[Spatial reasoning data]
+++

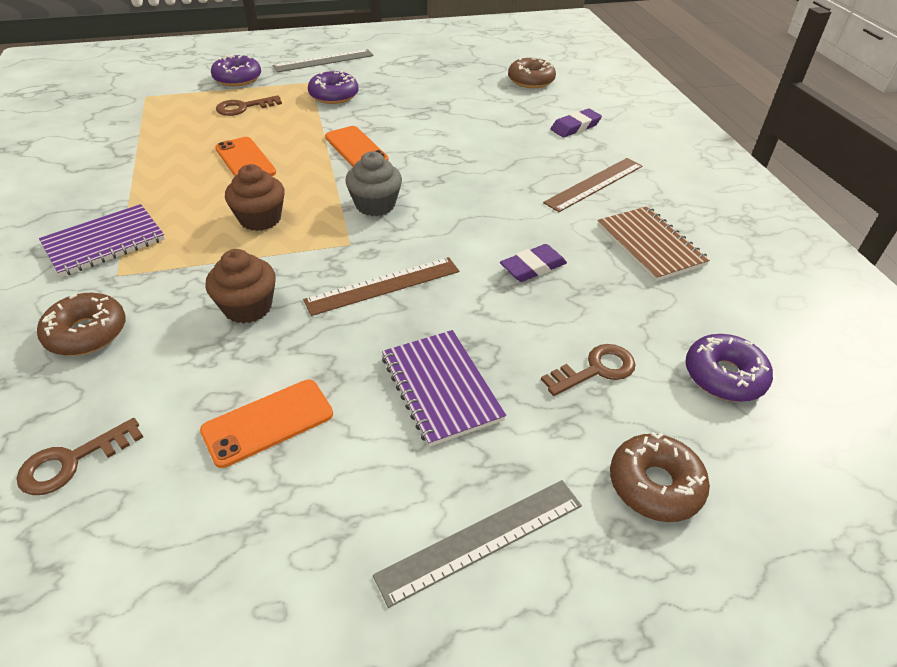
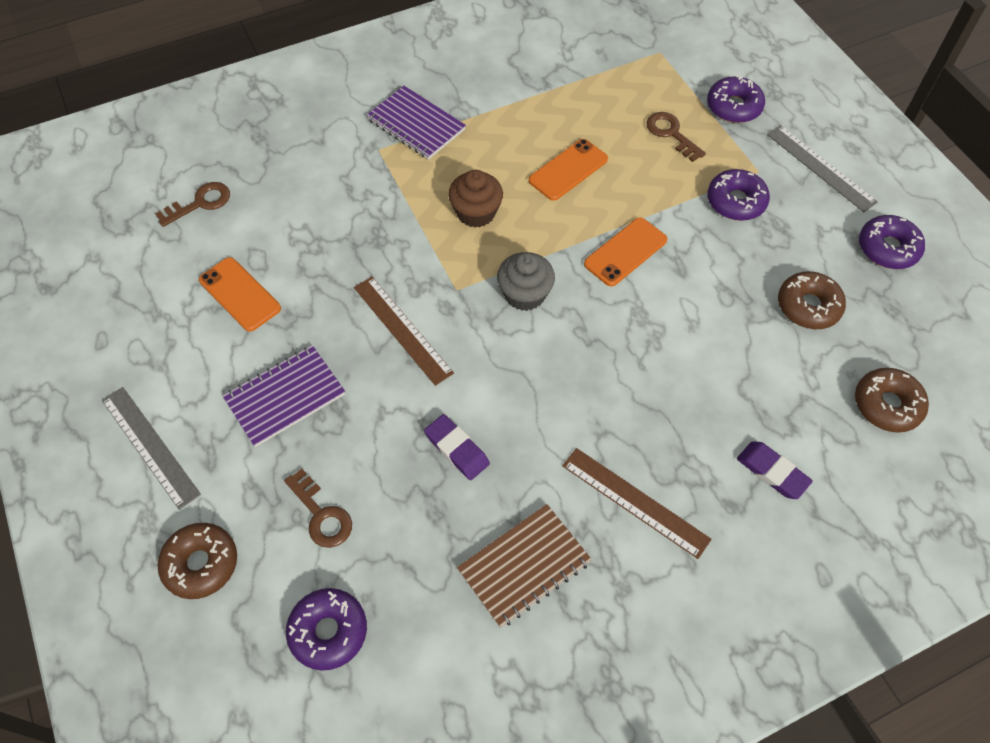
camera: 80 degrees right, 15 degrees up
(73, 461) = (200, 203): brown key -> brown key turned 105 degrees clockwise
(87, 333) = (312, 160): brown donut -> brown donut (808, 306)
(247, 307) = (356, 243): brown cupcake -> none
(408, 55) = (887, 248): none -> purple donut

+++

▶ TO-DO ITEM
Search the records for the string "donut", and copy every line that holds it.

▶ THE COMPLETED TASK
(87, 333) = (312, 160): brown donut -> brown donut (808, 306)
(408, 55) = (887, 248): none -> purple donut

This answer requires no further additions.